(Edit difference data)
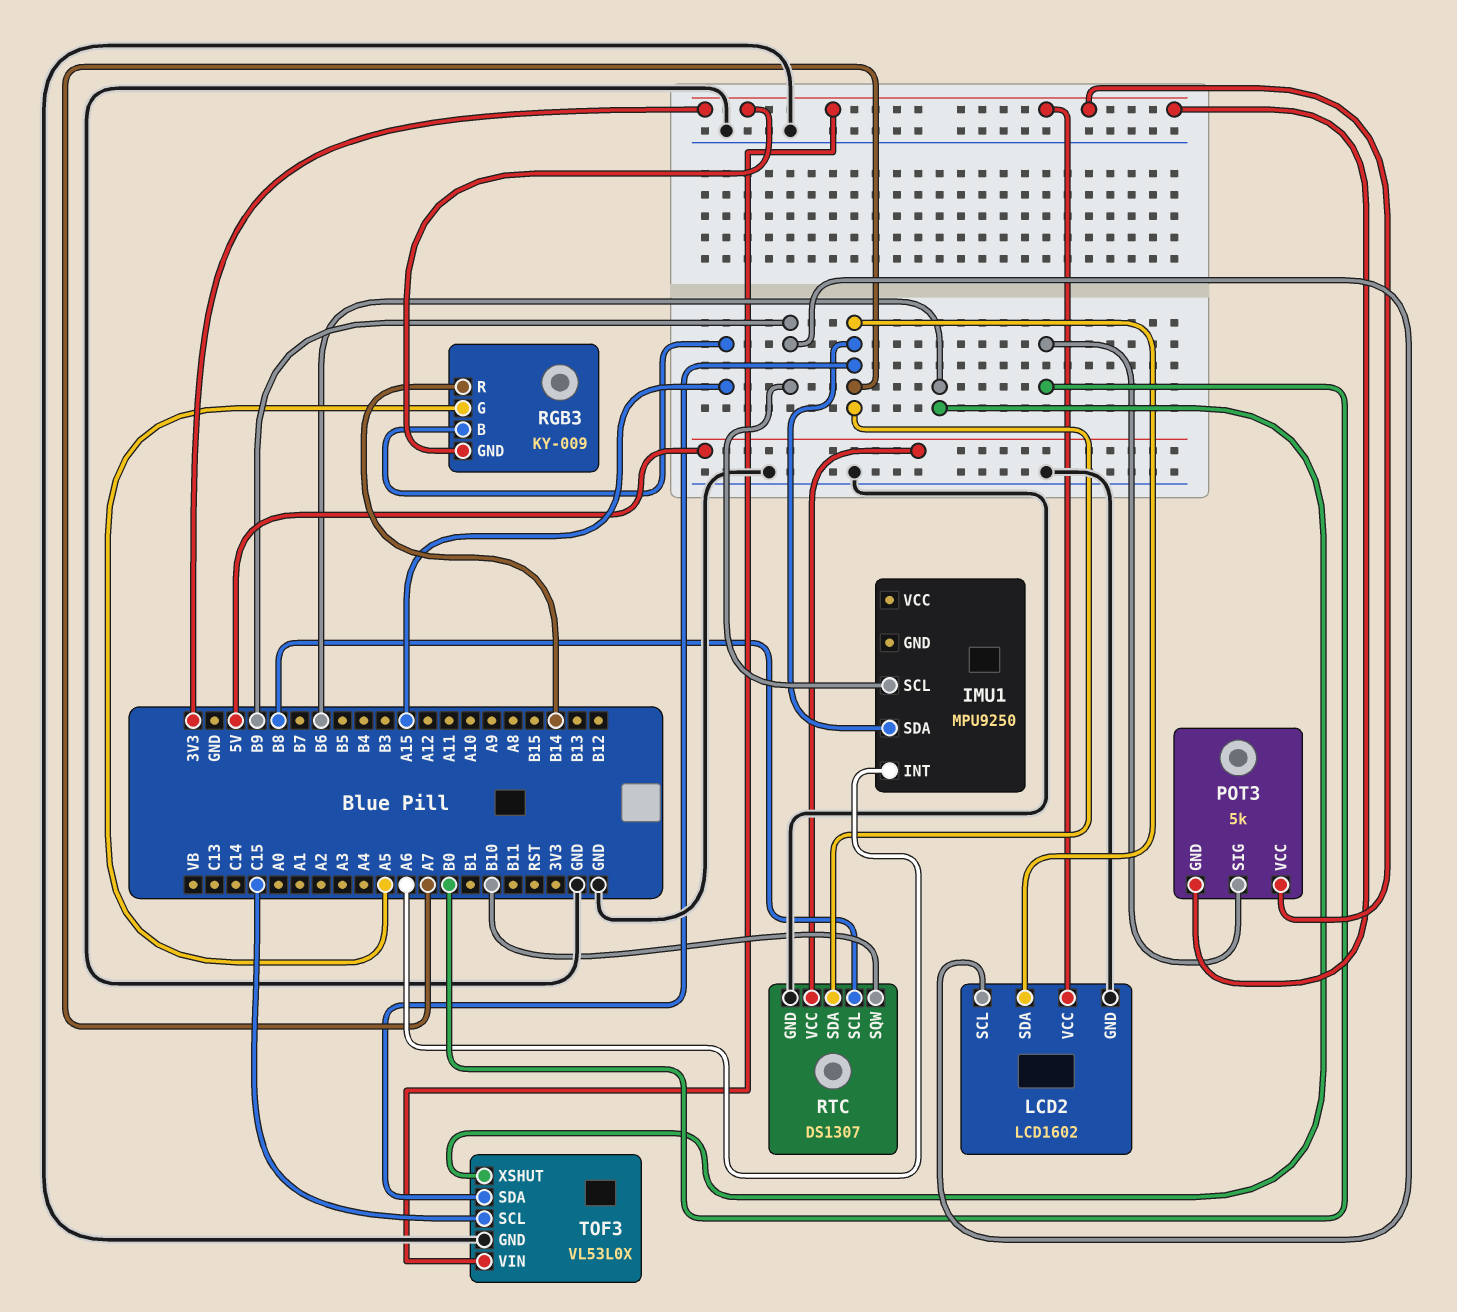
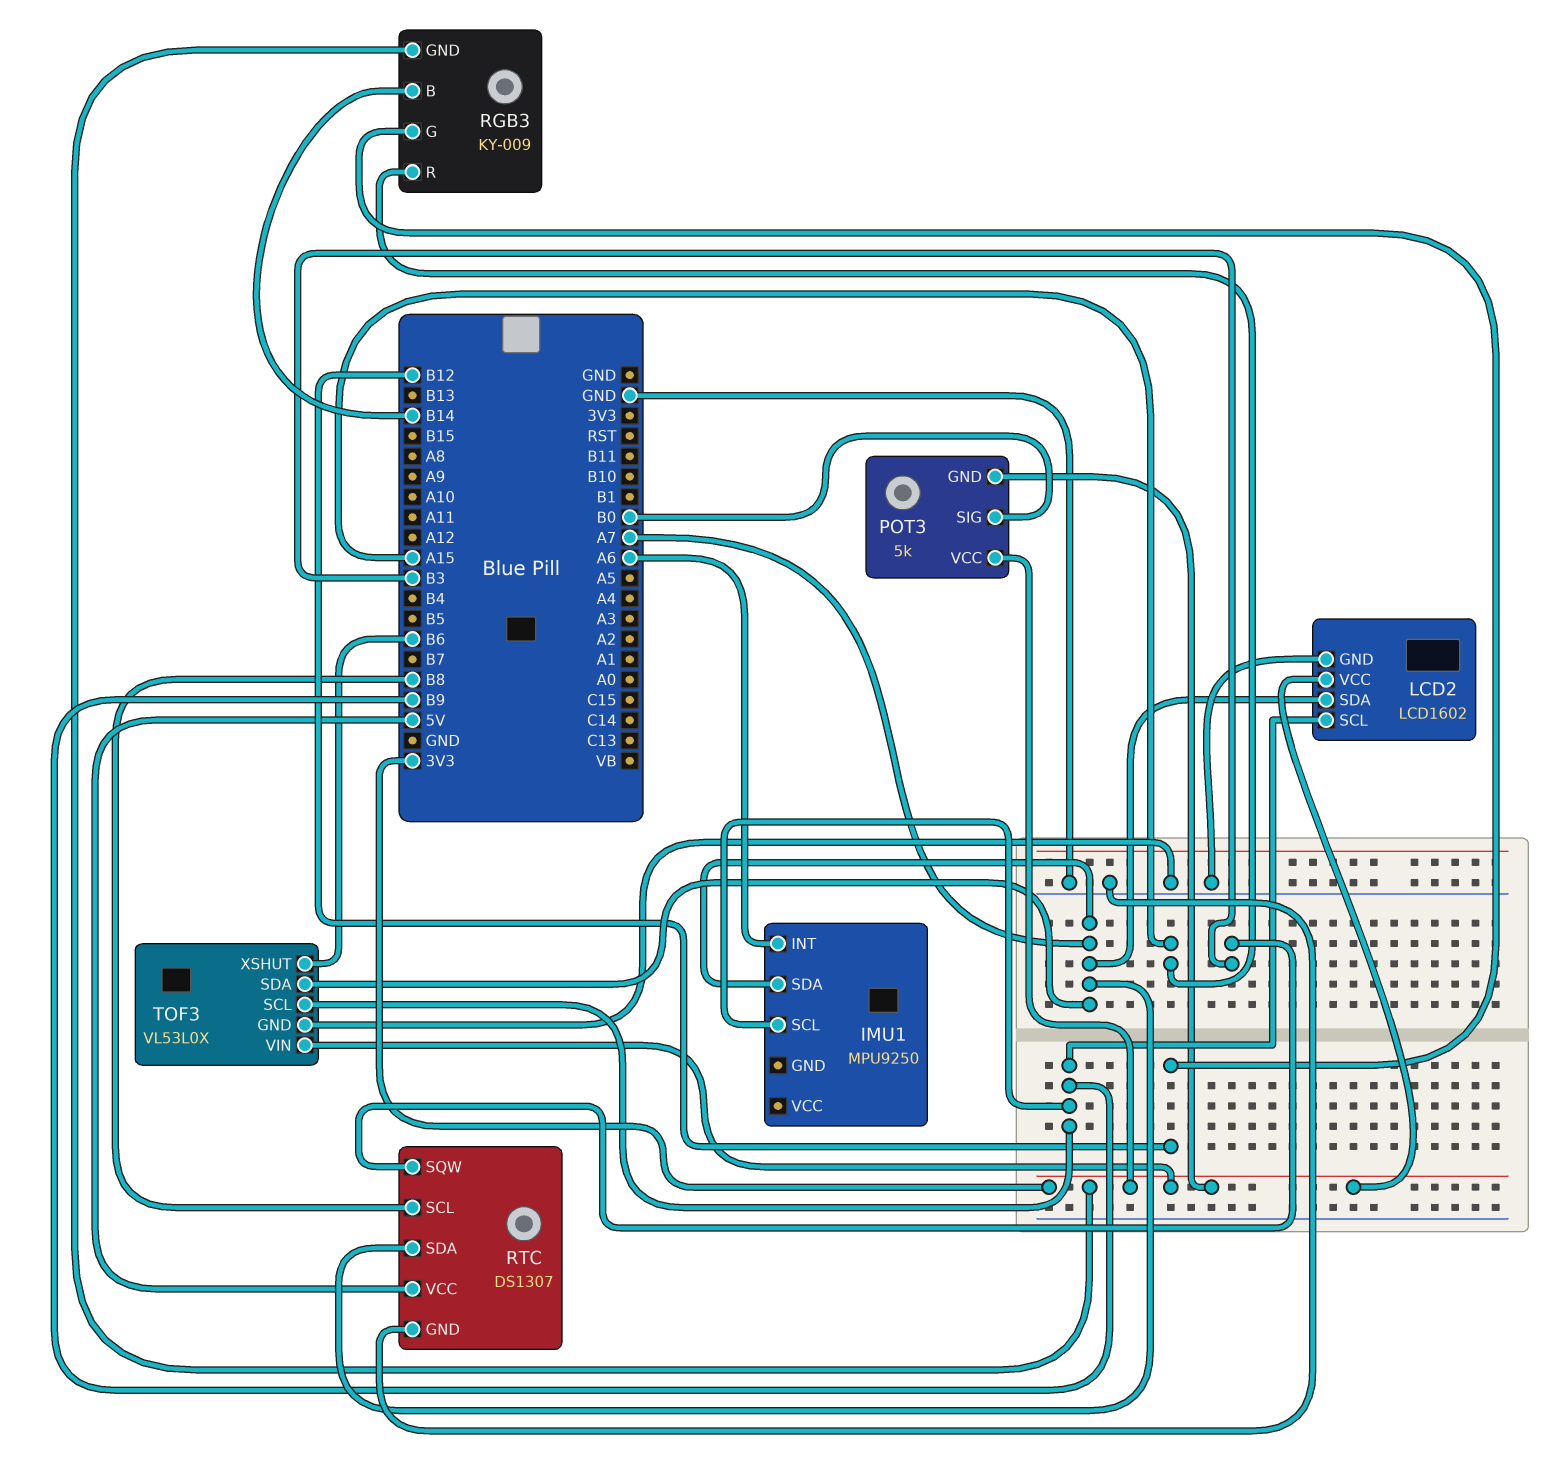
RGB3 pin B: A15 -> B14
RGB3 pin G: A5 -> B12
RGB3 pin R: B14 -> A15
RTC pin SQW: B10 -> B3
TOF3 pin SCL: C15 -> B9

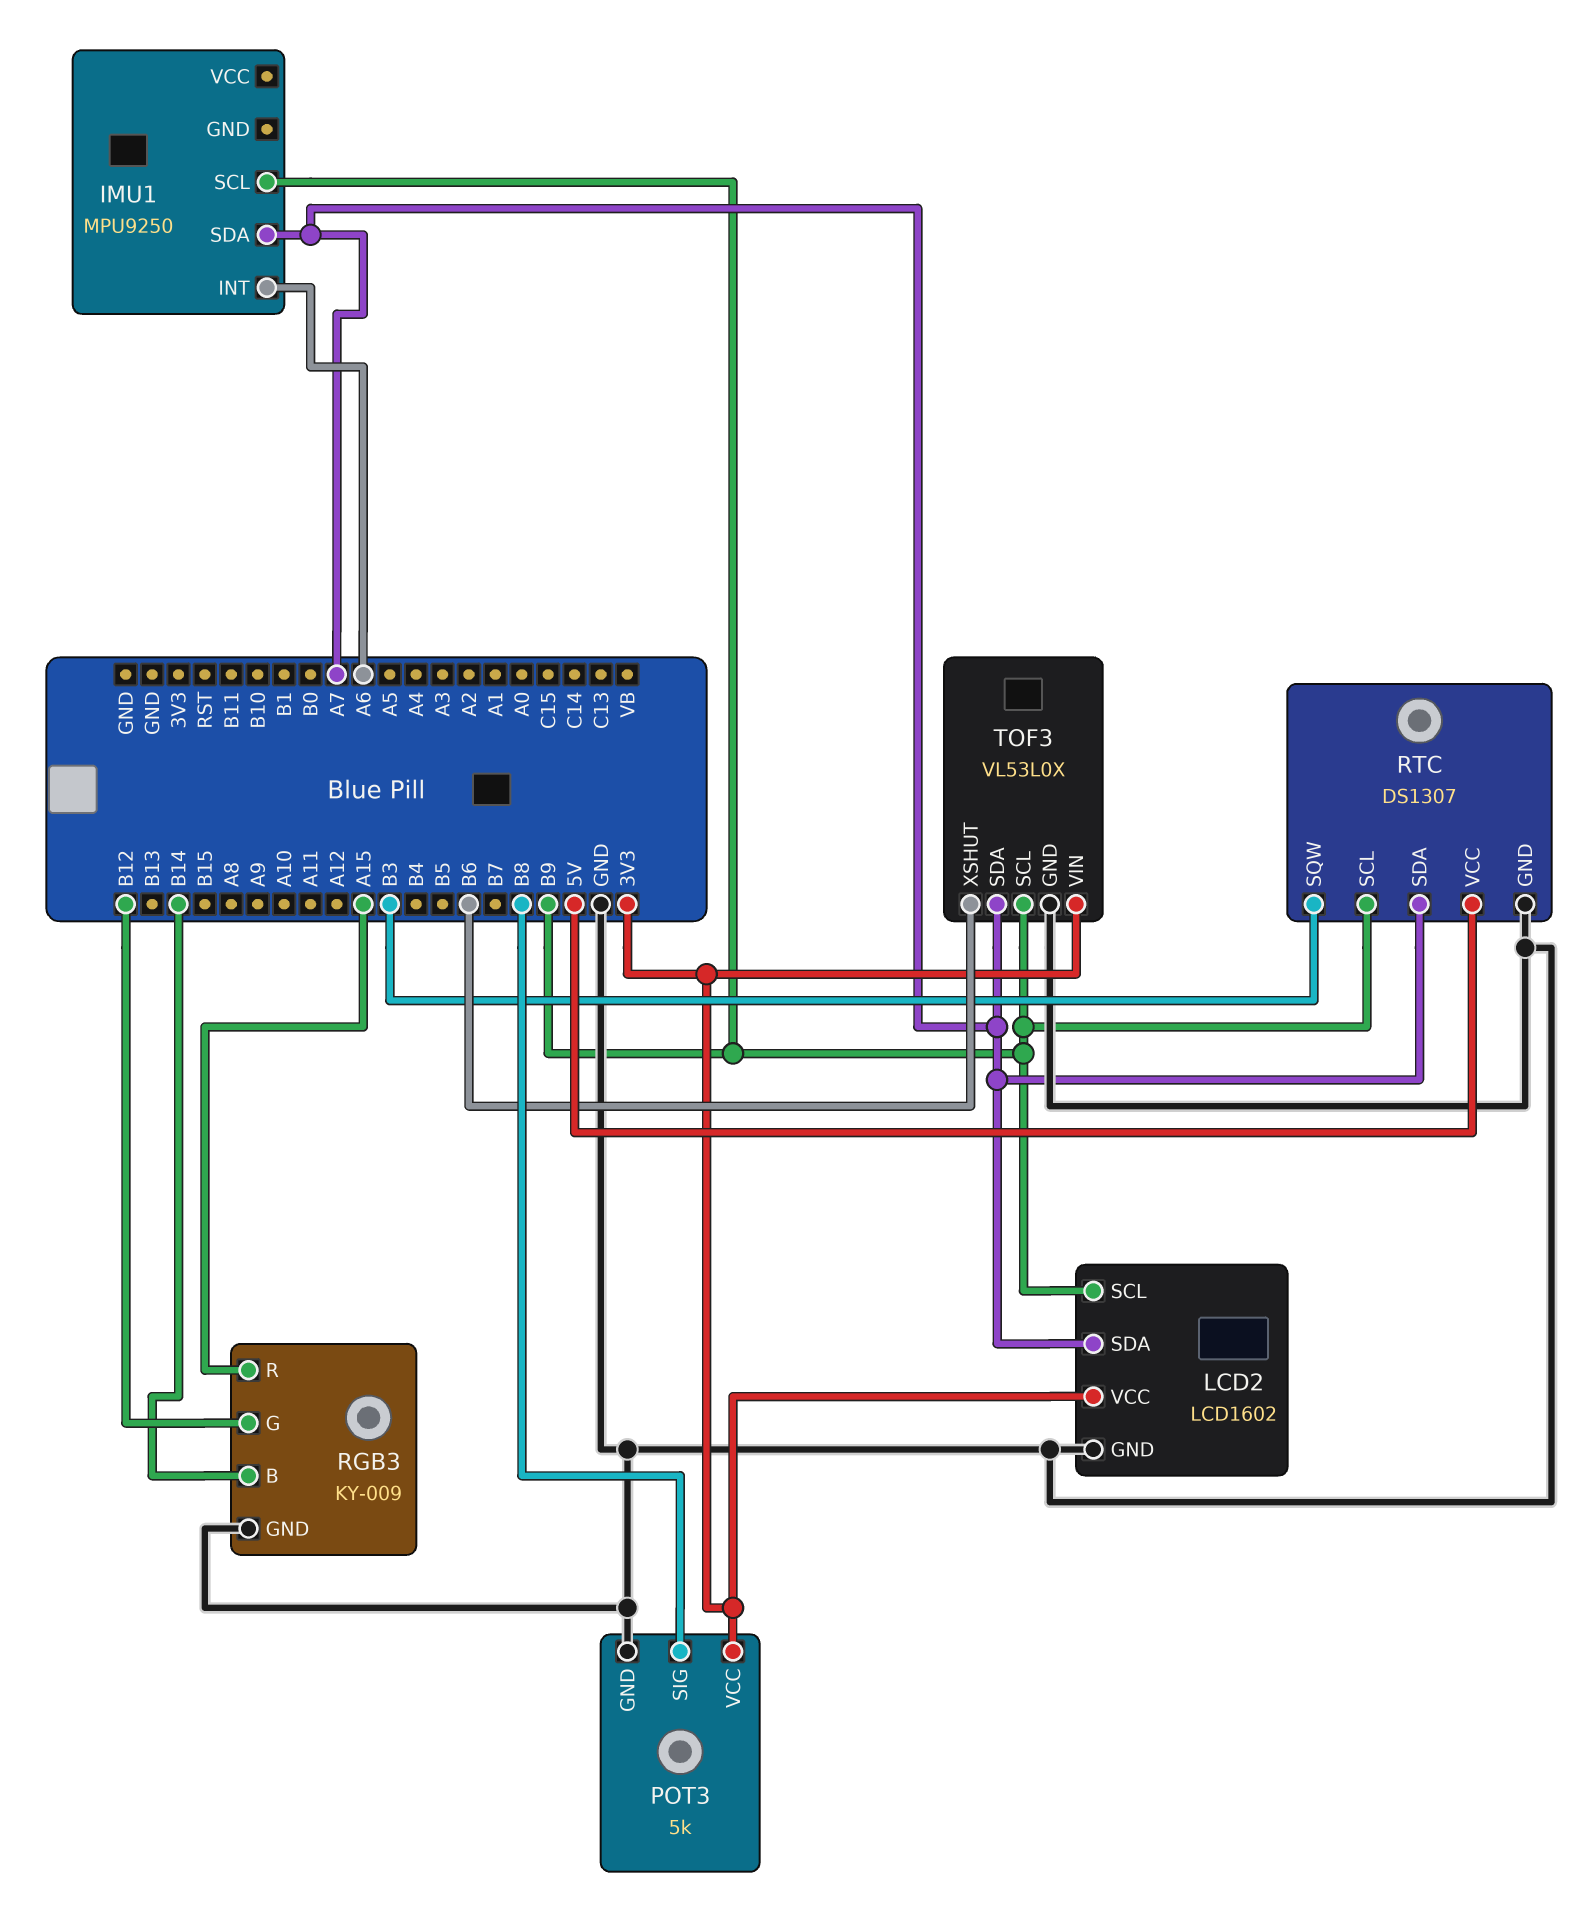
POT3 pin GND: 3V3 -> GND
POT3 pin SIG: B0 -> B8
RGB3 pin GND: 3V3 -> GND
RTC pin SCL: B8 -> B9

- **WHAT YOU SHOULD DO**:
Only the lines from the line with "RGB3 pin R: B14 -> A15" through the end of the entries above, copied exactly and with both ends included, belong in the response; the pictures do not.

- **WRITTEN RESPONSE**:
RGB3 pin R: B14 -> A15
RTC pin SQW: B10 -> B3
TOF3 pin SCL: C15 -> B9

POT3 pin GND: 3V3 -> GND
POT3 pin SIG: B0 -> B8
RGB3 pin GND: 3V3 -> GND
RTC pin SCL: B8 -> B9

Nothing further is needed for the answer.